● **Work required**
Copy each line from the data that has the word "DIGITS" in it.

(Beginning of Provided information)

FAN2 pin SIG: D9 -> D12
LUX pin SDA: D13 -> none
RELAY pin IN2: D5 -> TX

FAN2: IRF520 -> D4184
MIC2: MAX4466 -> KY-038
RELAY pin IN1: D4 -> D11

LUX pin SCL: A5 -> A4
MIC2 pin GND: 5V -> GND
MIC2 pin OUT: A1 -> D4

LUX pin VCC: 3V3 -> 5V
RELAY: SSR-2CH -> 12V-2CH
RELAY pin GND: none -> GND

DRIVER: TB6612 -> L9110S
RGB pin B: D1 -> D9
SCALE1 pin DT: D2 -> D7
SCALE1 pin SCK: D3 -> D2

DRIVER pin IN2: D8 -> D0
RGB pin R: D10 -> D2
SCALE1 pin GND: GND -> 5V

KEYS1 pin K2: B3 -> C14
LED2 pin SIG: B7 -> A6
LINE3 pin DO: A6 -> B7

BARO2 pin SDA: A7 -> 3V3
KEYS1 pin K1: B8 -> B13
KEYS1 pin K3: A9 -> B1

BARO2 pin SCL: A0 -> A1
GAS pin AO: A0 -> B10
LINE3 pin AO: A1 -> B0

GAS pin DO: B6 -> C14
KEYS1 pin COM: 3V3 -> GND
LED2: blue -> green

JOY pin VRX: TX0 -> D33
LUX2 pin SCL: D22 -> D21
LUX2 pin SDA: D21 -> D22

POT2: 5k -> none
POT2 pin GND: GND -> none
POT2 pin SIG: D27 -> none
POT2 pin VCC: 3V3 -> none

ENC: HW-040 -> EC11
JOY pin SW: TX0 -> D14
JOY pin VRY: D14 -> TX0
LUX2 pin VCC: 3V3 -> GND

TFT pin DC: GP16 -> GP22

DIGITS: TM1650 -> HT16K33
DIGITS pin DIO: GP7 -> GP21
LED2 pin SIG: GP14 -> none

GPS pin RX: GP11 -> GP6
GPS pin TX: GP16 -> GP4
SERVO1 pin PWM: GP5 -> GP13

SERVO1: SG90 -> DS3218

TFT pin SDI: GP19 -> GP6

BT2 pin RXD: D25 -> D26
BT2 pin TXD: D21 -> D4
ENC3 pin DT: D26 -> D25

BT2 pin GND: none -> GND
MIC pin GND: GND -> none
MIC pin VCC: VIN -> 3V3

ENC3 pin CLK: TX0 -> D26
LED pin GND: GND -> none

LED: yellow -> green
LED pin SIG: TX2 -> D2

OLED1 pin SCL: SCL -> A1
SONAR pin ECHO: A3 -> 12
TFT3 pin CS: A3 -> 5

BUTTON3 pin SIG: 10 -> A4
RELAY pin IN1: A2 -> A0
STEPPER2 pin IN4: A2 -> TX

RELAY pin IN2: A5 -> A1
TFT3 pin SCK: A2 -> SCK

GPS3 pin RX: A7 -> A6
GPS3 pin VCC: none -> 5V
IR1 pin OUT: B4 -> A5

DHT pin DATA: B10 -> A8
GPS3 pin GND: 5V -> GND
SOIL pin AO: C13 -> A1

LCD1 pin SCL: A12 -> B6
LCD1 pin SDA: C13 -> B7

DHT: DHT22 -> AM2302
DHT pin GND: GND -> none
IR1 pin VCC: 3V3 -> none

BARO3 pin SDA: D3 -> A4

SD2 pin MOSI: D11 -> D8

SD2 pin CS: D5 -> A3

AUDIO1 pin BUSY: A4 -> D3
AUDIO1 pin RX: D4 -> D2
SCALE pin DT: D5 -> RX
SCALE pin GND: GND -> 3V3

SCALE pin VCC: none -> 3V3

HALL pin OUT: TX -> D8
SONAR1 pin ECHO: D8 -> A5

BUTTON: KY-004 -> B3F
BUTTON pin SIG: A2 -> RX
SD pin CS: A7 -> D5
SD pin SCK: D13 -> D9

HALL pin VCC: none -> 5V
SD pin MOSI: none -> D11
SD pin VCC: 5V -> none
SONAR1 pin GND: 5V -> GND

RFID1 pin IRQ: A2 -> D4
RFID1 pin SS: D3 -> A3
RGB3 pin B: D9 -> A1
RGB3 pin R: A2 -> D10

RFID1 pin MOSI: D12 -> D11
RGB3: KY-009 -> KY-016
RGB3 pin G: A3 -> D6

(End of Provided information)

● **Response for this exercise**
DIGITS: TM1650 -> HT16K33
DIGITS pin DIO: GP7 -> GP21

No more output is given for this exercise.